(Collected data entries)

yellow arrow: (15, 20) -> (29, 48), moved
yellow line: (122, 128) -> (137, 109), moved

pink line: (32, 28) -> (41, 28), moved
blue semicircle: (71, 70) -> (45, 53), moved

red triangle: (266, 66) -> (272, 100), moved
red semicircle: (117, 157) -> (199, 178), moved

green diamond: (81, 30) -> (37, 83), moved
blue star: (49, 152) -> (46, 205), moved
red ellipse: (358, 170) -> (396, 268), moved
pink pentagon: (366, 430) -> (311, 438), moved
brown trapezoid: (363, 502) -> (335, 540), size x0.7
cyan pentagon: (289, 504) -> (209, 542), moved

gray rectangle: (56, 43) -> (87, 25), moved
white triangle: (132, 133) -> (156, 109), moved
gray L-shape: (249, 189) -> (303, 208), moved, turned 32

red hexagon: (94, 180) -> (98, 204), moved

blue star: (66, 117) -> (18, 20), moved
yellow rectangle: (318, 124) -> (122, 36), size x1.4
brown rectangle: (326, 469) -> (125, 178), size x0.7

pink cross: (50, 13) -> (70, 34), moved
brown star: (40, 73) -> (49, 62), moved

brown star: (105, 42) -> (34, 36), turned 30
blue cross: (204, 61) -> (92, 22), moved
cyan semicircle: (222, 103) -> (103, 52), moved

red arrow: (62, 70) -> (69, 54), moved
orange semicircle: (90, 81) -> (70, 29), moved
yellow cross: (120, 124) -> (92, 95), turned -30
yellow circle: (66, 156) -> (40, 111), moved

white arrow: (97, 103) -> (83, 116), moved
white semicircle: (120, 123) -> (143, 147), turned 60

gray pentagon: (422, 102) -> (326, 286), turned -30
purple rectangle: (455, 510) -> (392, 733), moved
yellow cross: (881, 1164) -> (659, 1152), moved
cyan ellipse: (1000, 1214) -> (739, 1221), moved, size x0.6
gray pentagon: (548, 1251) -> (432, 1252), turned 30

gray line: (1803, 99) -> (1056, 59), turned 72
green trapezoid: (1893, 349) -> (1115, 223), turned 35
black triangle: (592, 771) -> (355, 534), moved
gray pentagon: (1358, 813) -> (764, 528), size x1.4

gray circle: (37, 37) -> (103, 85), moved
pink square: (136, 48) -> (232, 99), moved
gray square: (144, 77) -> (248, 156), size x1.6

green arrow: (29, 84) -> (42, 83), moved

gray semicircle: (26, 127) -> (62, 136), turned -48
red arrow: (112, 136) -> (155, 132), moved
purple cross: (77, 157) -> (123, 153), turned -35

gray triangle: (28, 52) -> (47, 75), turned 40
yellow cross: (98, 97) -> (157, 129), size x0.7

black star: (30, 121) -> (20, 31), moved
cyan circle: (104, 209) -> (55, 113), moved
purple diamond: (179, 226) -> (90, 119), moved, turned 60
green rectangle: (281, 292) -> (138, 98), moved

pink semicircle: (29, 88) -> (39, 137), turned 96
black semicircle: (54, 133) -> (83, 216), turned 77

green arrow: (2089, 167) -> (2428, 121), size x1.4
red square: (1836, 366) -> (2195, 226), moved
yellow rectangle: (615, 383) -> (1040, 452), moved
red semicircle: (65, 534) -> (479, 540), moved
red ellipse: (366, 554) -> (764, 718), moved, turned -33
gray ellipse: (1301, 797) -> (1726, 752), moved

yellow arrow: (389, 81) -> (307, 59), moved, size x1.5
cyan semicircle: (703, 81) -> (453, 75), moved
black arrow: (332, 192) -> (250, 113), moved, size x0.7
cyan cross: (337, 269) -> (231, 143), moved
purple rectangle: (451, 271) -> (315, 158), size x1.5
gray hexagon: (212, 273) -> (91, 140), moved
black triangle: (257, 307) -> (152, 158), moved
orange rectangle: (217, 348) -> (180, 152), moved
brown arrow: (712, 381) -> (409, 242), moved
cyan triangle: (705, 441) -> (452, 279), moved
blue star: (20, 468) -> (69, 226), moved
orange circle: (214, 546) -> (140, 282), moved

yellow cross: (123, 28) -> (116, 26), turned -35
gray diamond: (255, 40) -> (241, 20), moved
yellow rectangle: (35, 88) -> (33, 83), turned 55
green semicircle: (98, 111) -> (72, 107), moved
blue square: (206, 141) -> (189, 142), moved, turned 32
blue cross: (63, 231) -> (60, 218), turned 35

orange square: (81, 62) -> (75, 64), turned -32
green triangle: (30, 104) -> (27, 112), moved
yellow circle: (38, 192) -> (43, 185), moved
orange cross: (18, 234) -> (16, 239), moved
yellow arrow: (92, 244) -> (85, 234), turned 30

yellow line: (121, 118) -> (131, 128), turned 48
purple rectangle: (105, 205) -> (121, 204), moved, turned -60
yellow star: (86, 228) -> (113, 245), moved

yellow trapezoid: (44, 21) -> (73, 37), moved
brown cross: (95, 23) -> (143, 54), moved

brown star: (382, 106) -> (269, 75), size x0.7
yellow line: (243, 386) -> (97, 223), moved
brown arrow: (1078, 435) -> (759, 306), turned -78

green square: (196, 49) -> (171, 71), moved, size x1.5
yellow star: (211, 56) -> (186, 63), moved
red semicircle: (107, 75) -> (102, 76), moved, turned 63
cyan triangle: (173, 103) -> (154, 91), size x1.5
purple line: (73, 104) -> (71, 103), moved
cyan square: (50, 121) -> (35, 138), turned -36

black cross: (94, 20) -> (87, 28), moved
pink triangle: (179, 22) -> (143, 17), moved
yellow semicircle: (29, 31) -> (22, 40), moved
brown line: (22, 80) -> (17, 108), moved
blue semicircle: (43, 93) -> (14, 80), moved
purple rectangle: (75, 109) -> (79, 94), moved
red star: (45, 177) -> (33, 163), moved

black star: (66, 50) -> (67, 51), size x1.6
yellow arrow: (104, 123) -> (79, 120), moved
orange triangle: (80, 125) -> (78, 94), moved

**WHAT IS REQUIRED**
If a line above includes the string "ellipse", pick it out.

**ANSWER BOX**
red ellipse: (358, 170) -> (396, 268), moved
cyan ellipse: (1000, 1214) -> (739, 1221), moved, size x0.6
red ellipse: (366, 554) -> (764, 718), moved, turned -33
gray ellipse: (1301, 797) -> (1726, 752), moved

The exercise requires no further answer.